### Given task
Write out every one of the following items word for word, with nothing changed.

+++ The records +++

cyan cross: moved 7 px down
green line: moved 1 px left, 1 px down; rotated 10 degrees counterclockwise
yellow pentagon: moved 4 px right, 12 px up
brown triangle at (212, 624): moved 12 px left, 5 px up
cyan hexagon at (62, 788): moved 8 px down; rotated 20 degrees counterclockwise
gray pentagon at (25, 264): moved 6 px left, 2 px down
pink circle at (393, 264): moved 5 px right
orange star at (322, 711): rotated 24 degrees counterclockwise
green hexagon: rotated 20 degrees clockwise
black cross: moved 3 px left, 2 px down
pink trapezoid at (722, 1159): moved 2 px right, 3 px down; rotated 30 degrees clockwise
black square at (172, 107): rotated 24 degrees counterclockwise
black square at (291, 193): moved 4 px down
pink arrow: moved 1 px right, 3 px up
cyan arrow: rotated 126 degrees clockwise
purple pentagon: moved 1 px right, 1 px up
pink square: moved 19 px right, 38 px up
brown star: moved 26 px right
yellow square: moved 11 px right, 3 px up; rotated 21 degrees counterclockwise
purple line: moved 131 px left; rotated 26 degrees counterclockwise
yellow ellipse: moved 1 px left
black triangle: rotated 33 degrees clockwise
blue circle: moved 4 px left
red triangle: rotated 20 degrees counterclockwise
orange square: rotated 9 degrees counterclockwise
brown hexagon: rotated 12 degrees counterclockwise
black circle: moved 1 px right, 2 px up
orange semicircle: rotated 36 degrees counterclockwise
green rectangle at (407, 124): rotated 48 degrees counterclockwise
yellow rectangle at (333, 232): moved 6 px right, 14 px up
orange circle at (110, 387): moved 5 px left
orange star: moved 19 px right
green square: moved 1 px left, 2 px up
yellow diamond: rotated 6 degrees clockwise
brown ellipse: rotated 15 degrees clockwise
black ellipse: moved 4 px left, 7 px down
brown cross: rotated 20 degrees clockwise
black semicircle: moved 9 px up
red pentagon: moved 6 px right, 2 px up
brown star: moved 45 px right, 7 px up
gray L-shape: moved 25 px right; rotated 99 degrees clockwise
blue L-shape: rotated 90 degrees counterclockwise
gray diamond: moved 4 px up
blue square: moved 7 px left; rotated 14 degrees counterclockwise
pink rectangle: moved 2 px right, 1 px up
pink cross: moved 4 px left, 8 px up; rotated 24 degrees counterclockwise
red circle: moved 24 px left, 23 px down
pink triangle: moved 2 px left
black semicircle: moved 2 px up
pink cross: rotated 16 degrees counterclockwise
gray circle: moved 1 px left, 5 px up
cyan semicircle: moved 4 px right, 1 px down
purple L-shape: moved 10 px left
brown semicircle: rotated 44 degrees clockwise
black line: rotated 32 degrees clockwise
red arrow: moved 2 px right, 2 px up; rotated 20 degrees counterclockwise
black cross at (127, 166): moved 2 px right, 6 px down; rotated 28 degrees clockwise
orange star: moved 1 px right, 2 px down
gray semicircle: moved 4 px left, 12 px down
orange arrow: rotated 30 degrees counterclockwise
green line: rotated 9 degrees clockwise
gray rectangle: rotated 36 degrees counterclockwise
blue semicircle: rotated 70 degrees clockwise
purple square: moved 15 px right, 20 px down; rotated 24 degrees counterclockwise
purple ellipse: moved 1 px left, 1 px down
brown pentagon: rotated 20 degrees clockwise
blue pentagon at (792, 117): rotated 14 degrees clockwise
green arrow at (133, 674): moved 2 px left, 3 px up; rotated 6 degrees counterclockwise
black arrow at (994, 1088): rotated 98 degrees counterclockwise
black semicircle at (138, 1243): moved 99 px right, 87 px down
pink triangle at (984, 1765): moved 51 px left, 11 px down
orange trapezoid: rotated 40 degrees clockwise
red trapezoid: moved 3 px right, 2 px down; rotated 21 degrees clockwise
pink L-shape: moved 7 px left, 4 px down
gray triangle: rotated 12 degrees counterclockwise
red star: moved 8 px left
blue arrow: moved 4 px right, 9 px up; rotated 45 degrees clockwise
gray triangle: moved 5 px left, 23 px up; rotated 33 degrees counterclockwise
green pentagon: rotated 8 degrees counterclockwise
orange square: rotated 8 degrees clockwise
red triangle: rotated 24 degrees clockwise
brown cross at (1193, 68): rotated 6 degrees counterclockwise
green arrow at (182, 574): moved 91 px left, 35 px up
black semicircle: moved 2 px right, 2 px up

+++

### Written answer
cyan cross: moved 7 px down
green line: moved 1 px left, 1 px down; rotated 10 degrees counterclockwise
yellow pentagon: moved 4 px right, 12 px up
brown triangle at (212, 624): moved 12 px left, 5 px up
cyan hexagon at (62, 788): moved 8 px down; rotated 20 degrees counterclockwise
gray pentagon at (25, 264): moved 6 px left, 2 px down
pink circle at (393, 264): moved 5 px right
orange star at (322, 711): rotated 24 degrees counterclockwise
green hexagon: rotated 20 degrees clockwise
black cross: moved 3 px left, 2 px down
pink trapezoid at (722, 1159): moved 2 px right, 3 px down; rotated 30 degrees clockwise
black square at (172, 107): rotated 24 degrees counterclockwise
black square at (291, 193): moved 4 px down
pink arrow: moved 1 px right, 3 px up
cyan arrow: rotated 126 degrees clockwise
purple pentagon: moved 1 px right, 1 px up
pink square: moved 19 px right, 38 px up
brown star: moved 26 px right
yellow square: moved 11 px right, 3 px up; rotated 21 degrees counterclockwise
purple line: moved 131 px left; rotated 26 degrees counterclockwise
yellow ellipse: moved 1 px left
black triangle: rotated 33 degrees clockwise
blue circle: moved 4 px left
red triangle: rotated 20 degrees counterclockwise
orange square: rotated 9 degrees counterclockwise
brown hexagon: rotated 12 degrees counterclockwise
black circle: moved 1 px right, 2 px up
orange semicircle: rotated 36 degrees counterclockwise
green rectangle at (407, 124): rotated 48 degrees counterclockwise
yellow rectangle at (333, 232): moved 6 px right, 14 px up
orange circle at (110, 387): moved 5 px left
orange star: moved 19 px right
green square: moved 1 px left, 2 px up
yellow diamond: rotated 6 degrees clockwise
brown ellipse: rotated 15 degrees clockwise
black ellipse: moved 4 px left, 7 px down
brown cross: rotated 20 degrees clockwise
black semicircle: moved 9 px up
red pentagon: moved 6 px right, 2 px up
brown star: moved 45 px right, 7 px up
gray L-shape: moved 25 px right; rotated 99 degrees clockwise
blue L-shape: rotated 90 degrees counterclockwise
gray diamond: moved 4 px up
blue square: moved 7 px left; rotated 14 degrees counterclockwise
pink rectangle: moved 2 px right, 1 px up
pink cross: moved 4 px left, 8 px up; rotated 24 degrees counterclockwise
red circle: moved 24 px left, 23 px down
pink triangle: moved 2 px left
black semicircle: moved 2 px up
pink cross: rotated 16 degrees counterclockwise
gray circle: moved 1 px left, 5 px up
cyan semicircle: moved 4 px right, 1 px down
purple L-shape: moved 10 px left
brown semicircle: rotated 44 degrees clockwise
black line: rotated 32 degrees clockwise
red arrow: moved 2 px right, 2 px up; rotated 20 degrees counterclockwise
black cross at (127, 166): moved 2 px right, 6 px down; rotated 28 degrees clockwise
orange star: moved 1 px right, 2 px down
gray semicircle: moved 4 px left, 12 px down
orange arrow: rotated 30 degrees counterclockwise
green line: rotated 9 degrees clockwise
gray rectangle: rotated 36 degrees counterclockwise
blue semicircle: rotated 70 degrees clockwise
purple square: moved 15 px right, 20 px down; rotated 24 degrees counterclockwise
purple ellipse: moved 1 px left, 1 px down
brown pentagon: rotated 20 degrees clockwise
blue pentagon at (792, 117): rotated 14 degrees clockwise
green arrow at (133, 674): moved 2 px left, 3 px up; rotated 6 degrees counterclockwise
black arrow at (994, 1088): rotated 98 degrees counterclockwise
black semicircle at (138, 1243): moved 99 px right, 87 px down
pink triangle at (984, 1765): moved 51 px left, 11 px down
orange trapezoid: rotated 40 degrees clockwise
red trapezoid: moved 3 px right, 2 px down; rotated 21 degrees clockwise
pink L-shape: moved 7 px left, 4 px down
gray triangle: rotated 12 degrees counterclockwise
red star: moved 8 px left
blue arrow: moved 4 px right, 9 px up; rotated 45 degrees clockwise
gray triangle: moved 5 px left, 23 px up; rotated 33 degrees counterclockwise
green pentagon: rotated 8 degrees counterclockwise
orange square: rotated 8 degrees clockwise
red triangle: rotated 24 degrees clockwise
brown cross at (1193, 68): rotated 6 degrees counterclockwise
green arrow at (182, 574): moved 91 px left, 35 px up
black semicircle: moved 2 px right, 2 px up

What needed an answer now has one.